**PROBLEM DETAILS**
Whenever a line in the data holds the string "down", pull that line out.
┌──
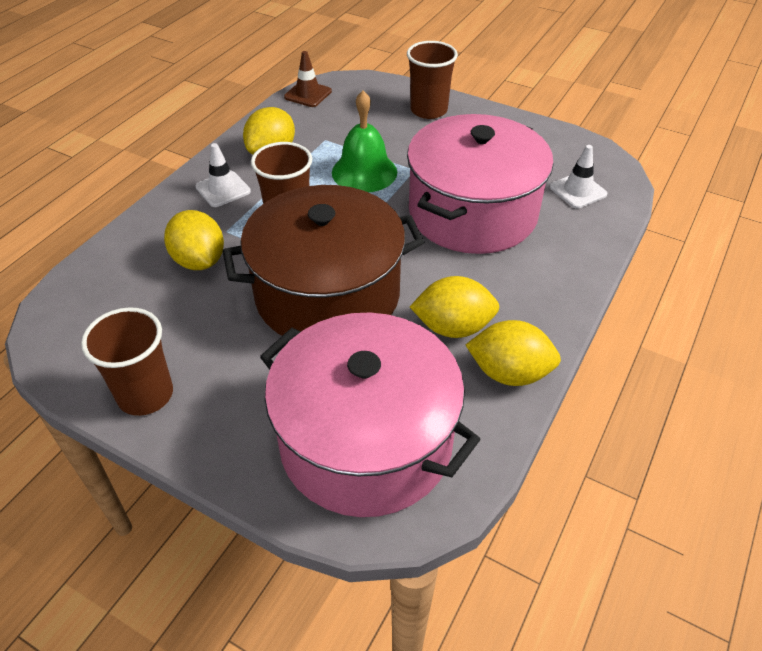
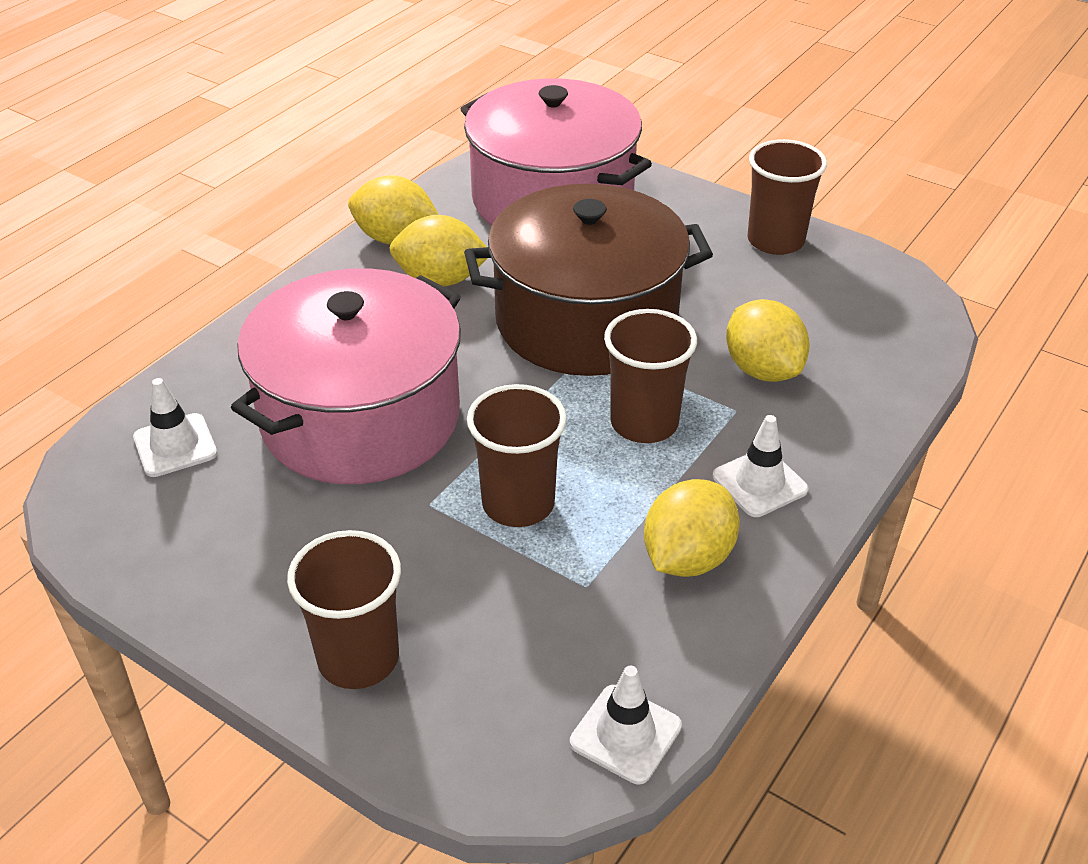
camera: 175 degrees left, 5 degrees down
(308, 94) = (625, 734): brown traffic cone -> white traffic cone
(364, 172) = (518, 503): green bell -> brown cup

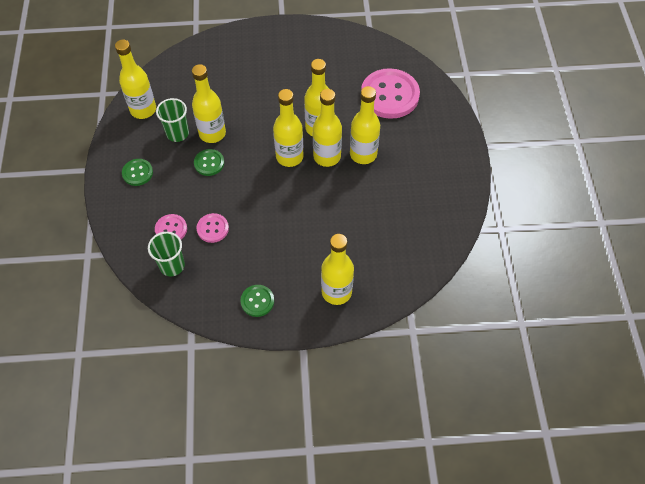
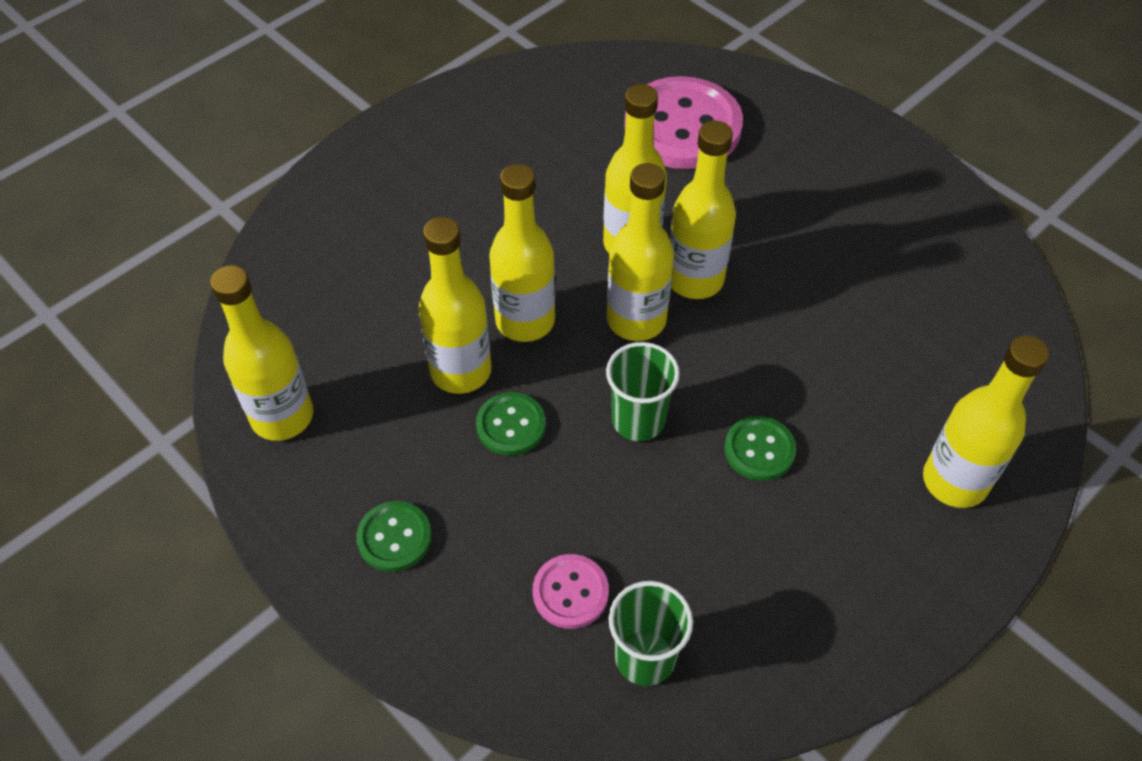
camera: 40 degrees left, 5 degrees down
(177, 133) = (396, 414): green cup -> green cup (638, 420)
(212, 228) = (643, 533): pink button -> none
(257, 301) = (857, 599): green button -> green button (759, 450)
(363, 154) = (745, 238): yellow bottle -> yellow bottle (525, 321)

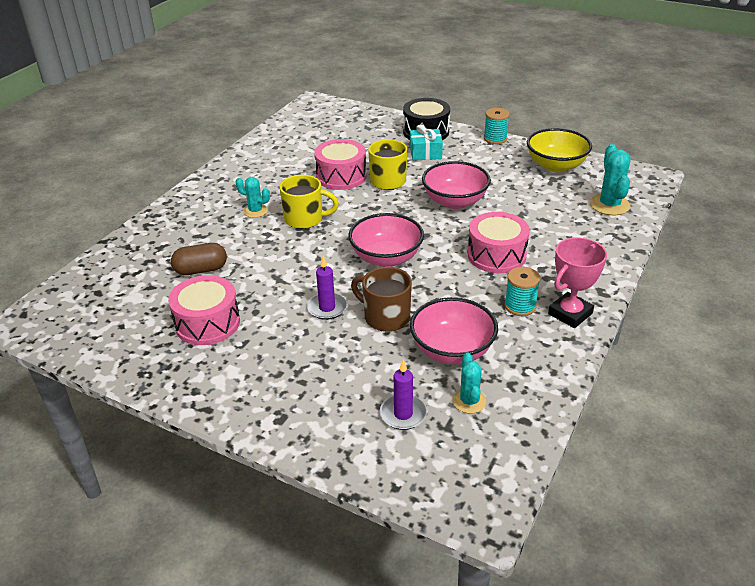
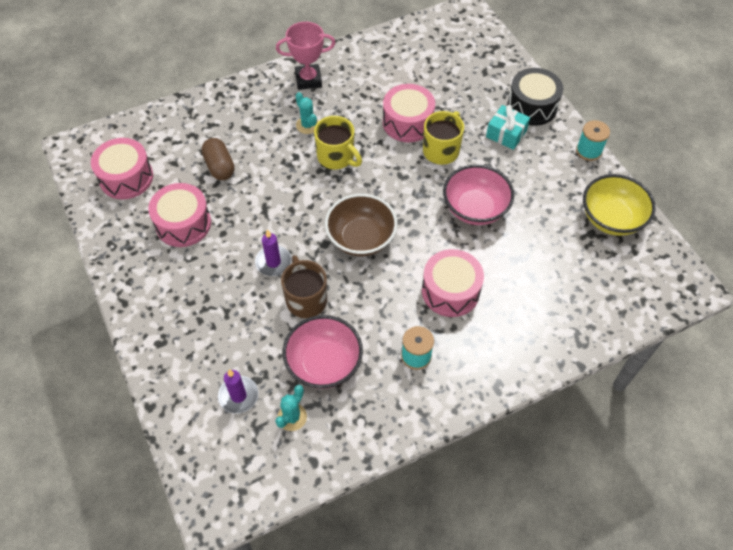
camera: 35 degrees right, 20 degrees up
(108, 318) = (126, 178): none -> pink drum
(201, 270) = (219, 167): brown capsule -> brown capsule turned 45 degrees clockwise
(386, 258) = (361, 238): pink bowl -> brown bowl
(570, 314) = (448, 390): pink trophy -> pink trophy (308, 80)
(609, 205) = (610, 297): turquoise cactus -> none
└──
**EXPECTED ANSWER**
camera: 175 degrees left, 5 degrees down
camera: 40 degrees left, 5 degrees down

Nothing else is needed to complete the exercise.